- _TASK TO CARRY OUT_
Select, from the data, each line where "spinning" occurs.

(Object correspondence data)
*** Begin section ***

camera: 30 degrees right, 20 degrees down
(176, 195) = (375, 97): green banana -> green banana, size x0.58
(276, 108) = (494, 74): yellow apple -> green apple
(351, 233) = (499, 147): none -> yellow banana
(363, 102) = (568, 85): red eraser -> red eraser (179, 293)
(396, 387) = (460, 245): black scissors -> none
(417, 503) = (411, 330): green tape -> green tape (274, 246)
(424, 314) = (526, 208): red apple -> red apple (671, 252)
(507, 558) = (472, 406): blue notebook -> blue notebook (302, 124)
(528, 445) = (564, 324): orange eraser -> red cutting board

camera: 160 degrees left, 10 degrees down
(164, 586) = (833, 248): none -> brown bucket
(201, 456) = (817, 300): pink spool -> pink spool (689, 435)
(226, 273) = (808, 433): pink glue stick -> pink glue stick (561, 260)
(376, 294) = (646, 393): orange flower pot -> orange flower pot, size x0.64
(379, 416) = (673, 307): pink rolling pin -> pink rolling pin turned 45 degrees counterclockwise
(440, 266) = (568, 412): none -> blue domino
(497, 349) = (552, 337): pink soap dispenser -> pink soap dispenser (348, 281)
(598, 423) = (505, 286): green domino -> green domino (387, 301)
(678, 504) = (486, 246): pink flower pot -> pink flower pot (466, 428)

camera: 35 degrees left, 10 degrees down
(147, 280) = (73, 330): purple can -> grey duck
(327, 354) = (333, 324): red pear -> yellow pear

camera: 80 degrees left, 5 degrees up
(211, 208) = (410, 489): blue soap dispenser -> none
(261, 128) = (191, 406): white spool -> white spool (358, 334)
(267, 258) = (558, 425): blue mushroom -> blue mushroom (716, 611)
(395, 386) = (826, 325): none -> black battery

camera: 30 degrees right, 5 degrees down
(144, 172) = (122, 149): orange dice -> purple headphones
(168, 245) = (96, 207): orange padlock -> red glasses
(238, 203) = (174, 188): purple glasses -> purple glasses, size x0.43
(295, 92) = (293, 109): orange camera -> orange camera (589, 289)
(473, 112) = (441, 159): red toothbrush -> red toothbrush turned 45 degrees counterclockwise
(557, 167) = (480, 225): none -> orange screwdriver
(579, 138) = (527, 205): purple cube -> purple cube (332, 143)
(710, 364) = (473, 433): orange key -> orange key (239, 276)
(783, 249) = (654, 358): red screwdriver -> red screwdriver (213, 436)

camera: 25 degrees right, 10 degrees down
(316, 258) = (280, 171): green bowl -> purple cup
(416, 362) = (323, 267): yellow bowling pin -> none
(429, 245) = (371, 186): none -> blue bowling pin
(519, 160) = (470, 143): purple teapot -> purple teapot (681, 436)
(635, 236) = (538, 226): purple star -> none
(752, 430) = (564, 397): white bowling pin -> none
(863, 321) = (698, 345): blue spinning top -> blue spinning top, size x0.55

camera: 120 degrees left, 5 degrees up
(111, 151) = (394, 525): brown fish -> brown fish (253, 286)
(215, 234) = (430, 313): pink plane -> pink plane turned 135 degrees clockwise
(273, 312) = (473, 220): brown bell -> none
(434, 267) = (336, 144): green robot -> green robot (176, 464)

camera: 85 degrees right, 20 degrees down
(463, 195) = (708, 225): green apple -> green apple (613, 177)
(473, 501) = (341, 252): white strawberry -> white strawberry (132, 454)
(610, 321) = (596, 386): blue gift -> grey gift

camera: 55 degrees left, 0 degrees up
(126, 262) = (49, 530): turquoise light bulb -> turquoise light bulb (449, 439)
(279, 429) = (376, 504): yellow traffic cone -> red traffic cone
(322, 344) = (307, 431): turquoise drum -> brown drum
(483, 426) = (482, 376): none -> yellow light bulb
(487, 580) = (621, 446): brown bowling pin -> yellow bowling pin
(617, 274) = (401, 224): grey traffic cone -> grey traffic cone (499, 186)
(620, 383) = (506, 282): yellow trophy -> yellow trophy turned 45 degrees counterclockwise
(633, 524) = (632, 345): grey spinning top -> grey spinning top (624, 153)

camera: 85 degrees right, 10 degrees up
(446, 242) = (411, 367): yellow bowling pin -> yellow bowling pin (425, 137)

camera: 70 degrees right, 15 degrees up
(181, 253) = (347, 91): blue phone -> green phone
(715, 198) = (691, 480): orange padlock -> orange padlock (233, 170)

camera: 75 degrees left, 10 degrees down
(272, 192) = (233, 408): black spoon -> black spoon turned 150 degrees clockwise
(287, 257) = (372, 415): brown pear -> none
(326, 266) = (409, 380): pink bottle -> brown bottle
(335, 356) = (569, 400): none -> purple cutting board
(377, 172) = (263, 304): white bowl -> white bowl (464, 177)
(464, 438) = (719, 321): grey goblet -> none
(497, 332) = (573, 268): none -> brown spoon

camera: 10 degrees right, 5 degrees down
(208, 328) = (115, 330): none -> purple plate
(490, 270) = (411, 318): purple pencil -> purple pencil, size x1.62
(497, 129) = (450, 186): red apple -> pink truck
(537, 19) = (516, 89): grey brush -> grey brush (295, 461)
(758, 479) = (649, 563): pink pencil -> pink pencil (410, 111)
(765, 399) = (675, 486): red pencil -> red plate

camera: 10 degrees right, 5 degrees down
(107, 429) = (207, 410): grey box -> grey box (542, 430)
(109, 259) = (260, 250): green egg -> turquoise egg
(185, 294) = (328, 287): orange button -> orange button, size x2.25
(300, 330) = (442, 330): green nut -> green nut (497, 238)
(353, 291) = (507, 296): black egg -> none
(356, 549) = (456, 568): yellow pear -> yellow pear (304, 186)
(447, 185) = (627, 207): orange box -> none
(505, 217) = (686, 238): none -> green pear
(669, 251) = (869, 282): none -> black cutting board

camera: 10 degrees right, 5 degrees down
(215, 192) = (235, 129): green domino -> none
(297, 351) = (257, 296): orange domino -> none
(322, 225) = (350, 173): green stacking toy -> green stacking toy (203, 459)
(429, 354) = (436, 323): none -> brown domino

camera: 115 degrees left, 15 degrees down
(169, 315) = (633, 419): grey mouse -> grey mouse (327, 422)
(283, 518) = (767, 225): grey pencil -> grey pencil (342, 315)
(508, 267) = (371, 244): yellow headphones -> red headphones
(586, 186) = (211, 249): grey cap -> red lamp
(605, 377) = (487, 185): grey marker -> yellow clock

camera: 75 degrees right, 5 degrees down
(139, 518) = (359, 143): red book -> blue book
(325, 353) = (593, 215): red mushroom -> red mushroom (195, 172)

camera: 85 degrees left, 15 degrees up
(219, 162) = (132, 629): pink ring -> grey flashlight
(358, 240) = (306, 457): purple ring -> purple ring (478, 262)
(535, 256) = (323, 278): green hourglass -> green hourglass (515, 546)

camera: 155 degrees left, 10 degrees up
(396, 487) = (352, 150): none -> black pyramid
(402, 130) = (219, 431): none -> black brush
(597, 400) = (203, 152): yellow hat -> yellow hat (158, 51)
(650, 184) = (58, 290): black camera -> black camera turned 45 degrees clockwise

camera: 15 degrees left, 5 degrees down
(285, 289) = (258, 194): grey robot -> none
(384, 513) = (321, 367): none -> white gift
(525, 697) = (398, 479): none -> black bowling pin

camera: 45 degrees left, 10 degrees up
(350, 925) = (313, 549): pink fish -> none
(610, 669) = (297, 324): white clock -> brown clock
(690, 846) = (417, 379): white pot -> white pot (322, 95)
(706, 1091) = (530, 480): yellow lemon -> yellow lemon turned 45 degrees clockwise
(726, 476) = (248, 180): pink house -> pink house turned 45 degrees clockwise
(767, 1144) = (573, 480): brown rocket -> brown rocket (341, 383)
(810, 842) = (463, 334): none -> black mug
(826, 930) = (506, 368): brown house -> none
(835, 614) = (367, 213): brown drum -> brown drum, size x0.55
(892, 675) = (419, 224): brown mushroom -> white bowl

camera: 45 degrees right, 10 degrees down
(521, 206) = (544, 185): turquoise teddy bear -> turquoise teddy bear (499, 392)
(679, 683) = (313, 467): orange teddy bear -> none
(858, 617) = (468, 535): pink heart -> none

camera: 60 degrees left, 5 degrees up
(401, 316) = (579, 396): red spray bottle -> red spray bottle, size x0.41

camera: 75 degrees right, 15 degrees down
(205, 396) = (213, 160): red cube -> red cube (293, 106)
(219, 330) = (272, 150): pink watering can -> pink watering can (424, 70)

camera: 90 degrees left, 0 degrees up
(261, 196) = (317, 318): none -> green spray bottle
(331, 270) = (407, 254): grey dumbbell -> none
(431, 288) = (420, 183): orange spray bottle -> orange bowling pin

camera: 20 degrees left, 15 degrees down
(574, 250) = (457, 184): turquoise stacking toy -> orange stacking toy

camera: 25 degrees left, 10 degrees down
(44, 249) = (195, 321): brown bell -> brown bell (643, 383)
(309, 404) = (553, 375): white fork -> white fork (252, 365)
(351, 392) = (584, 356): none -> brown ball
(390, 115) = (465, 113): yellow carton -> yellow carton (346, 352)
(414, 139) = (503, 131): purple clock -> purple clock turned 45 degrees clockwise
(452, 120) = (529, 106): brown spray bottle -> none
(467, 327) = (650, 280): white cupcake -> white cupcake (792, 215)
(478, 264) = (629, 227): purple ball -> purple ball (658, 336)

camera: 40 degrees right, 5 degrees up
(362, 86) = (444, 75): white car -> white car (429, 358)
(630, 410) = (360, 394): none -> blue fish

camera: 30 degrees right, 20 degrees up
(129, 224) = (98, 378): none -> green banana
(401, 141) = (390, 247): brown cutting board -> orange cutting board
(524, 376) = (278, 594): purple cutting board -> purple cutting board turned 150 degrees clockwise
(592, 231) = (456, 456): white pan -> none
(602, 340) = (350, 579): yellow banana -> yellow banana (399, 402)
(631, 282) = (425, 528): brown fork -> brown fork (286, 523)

*** End section ***

- _YOUR RESPONSE_
(863, 321) = (698, 345): blue spinning top -> blue spinning top, size x0.55
(633, 524) = (632, 345): grey spinning top -> grey spinning top (624, 153)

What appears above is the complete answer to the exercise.